[Assigned task]
The reply is to be an exact repetition of the entries that follow, with each picture left out.

Edit tracking data
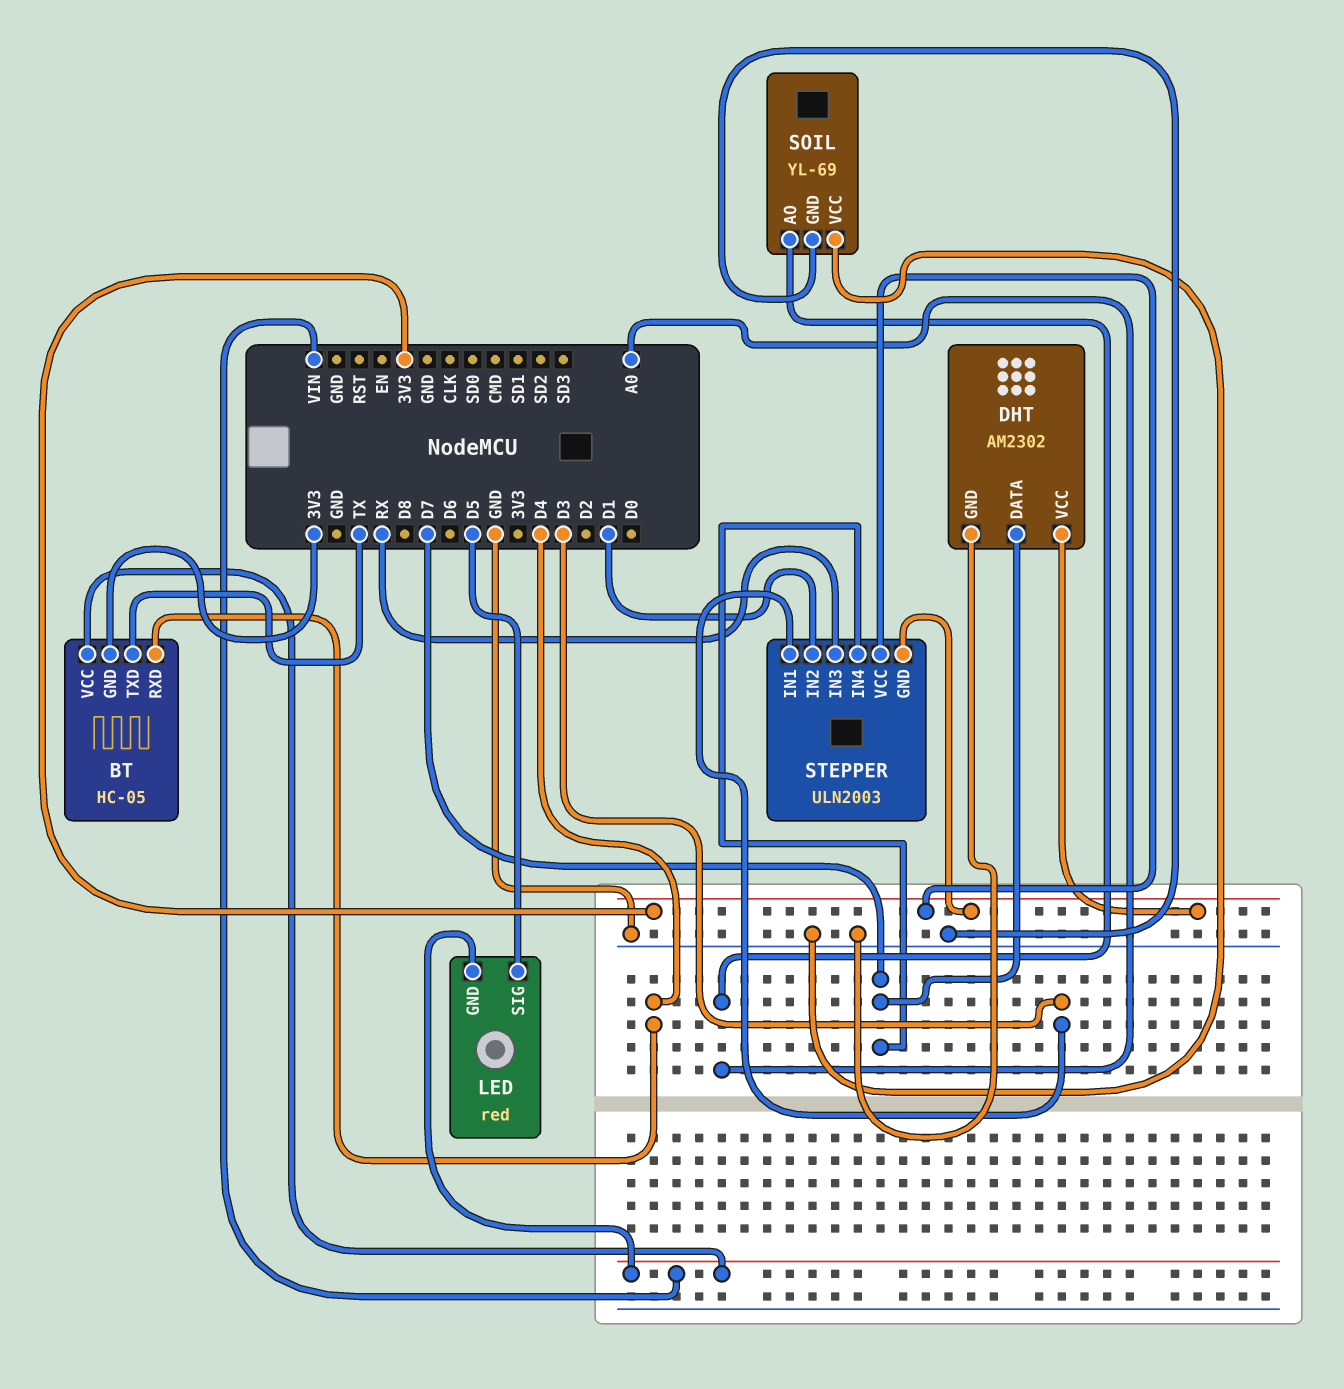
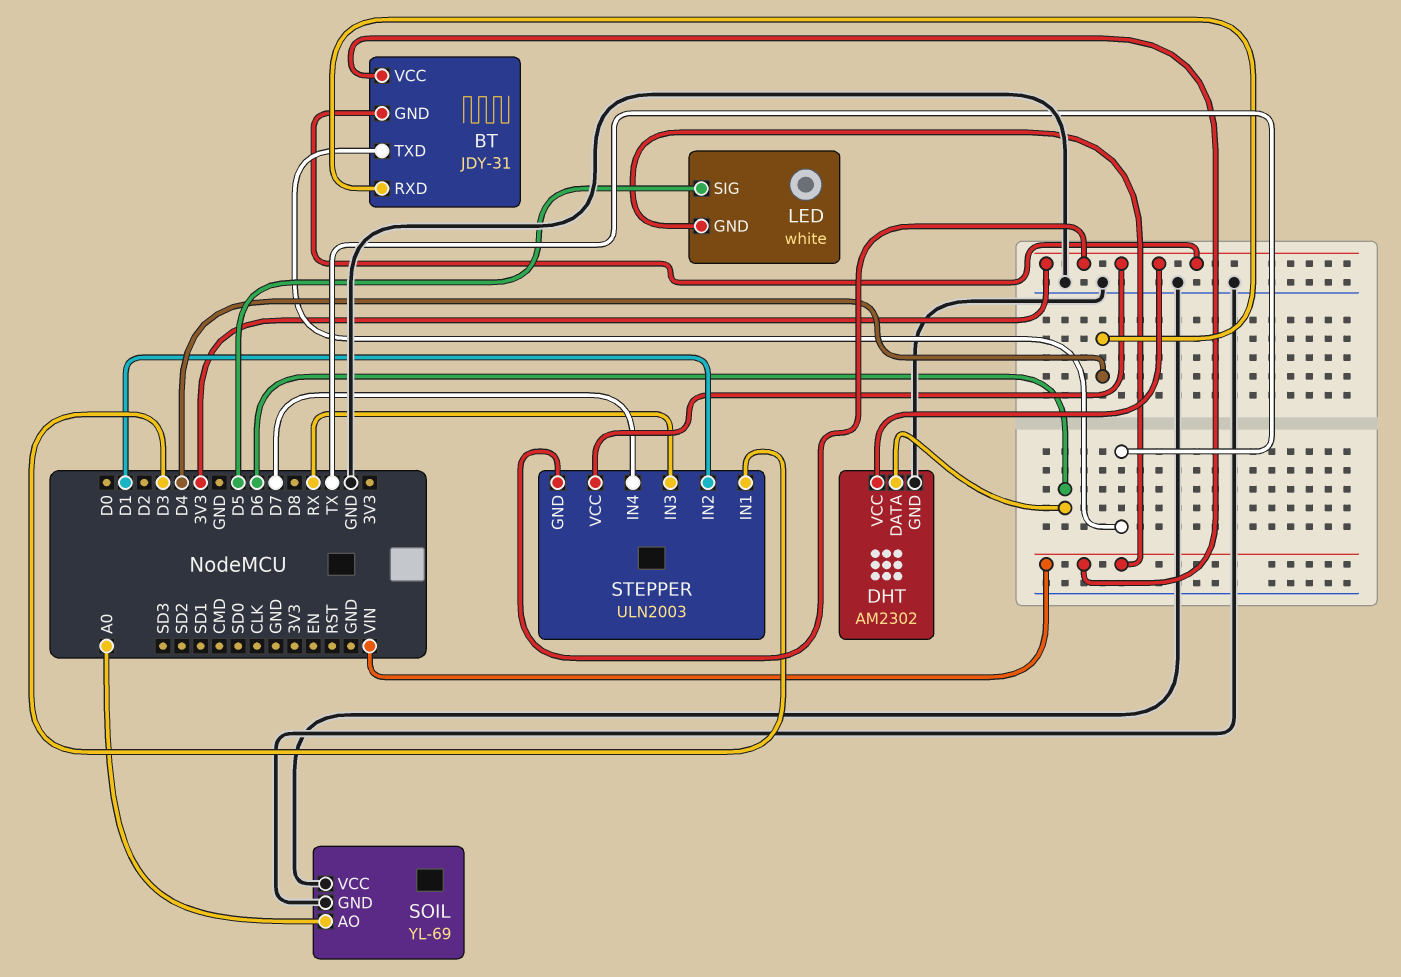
BT: HC-05 -> JDY-31
DHT pin DATA: D7 -> D6
LED: red -> white

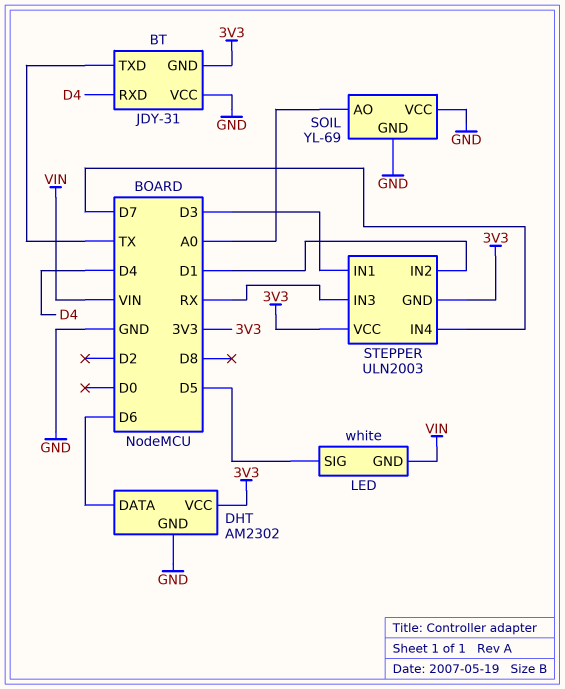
BT pin VCC: VIN -> GND

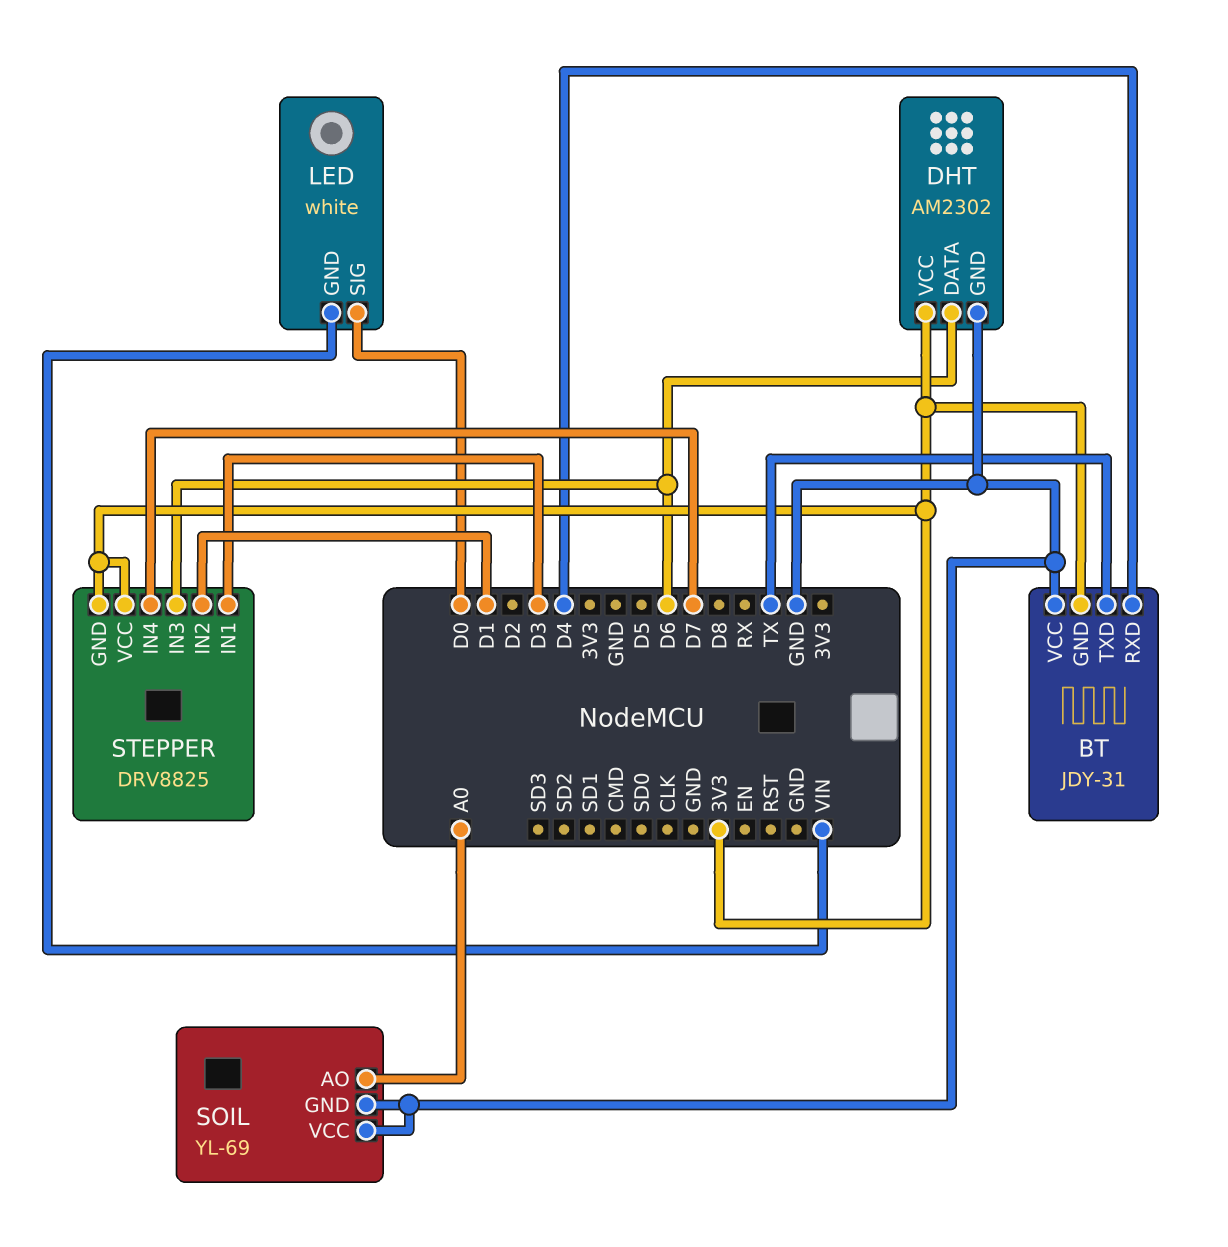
LED pin SIG: D5 -> D0
STEPPER: ULN2003 -> DRV8825
STEPPER pin IN3: RX -> D6

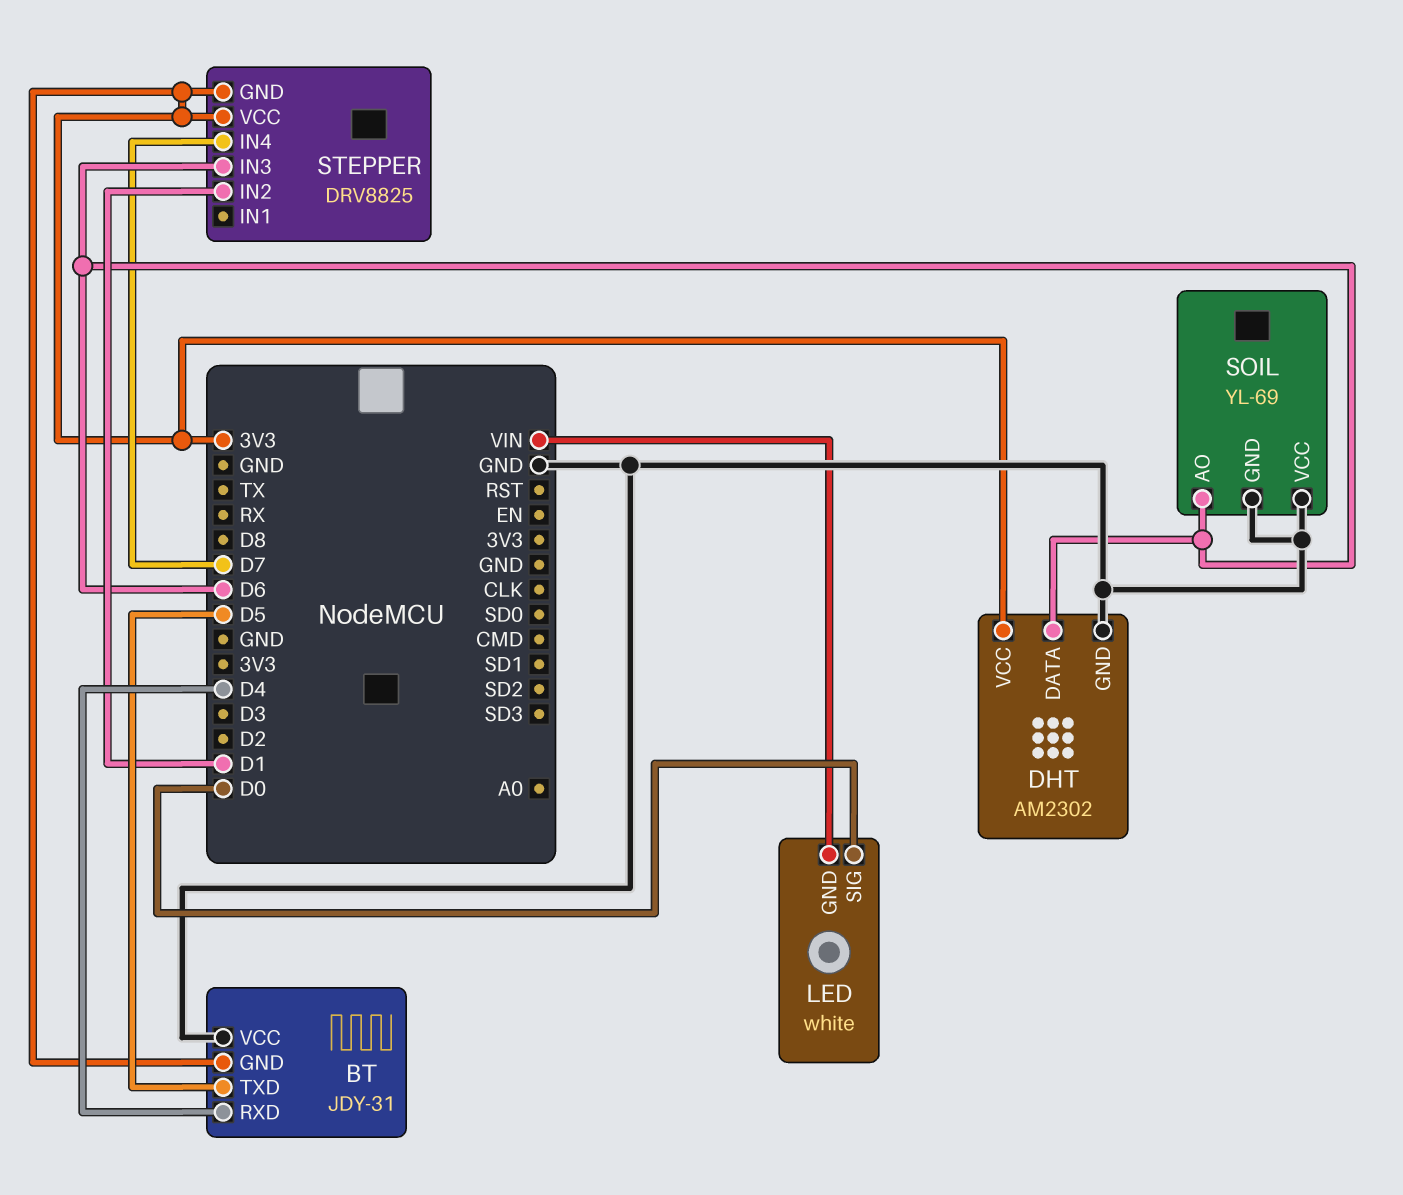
BT pin TXD: TX -> D5
SOIL pin AO: A0 -> D6
STEPPER pin IN1: D3 -> none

[Answer below]
BT: HC-05 -> JDY-31
DHT pin DATA: D7 -> D6
LED: red -> white

BT pin VCC: VIN -> GND

LED pin SIG: D5 -> D0
STEPPER: ULN2003 -> DRV8825
STEPPER pin IN3: RX -> D6

BT pin TXD: TX -> D5
SOIL pin AO: A0 -> D6
STEPPER pin IN1: D3 -> none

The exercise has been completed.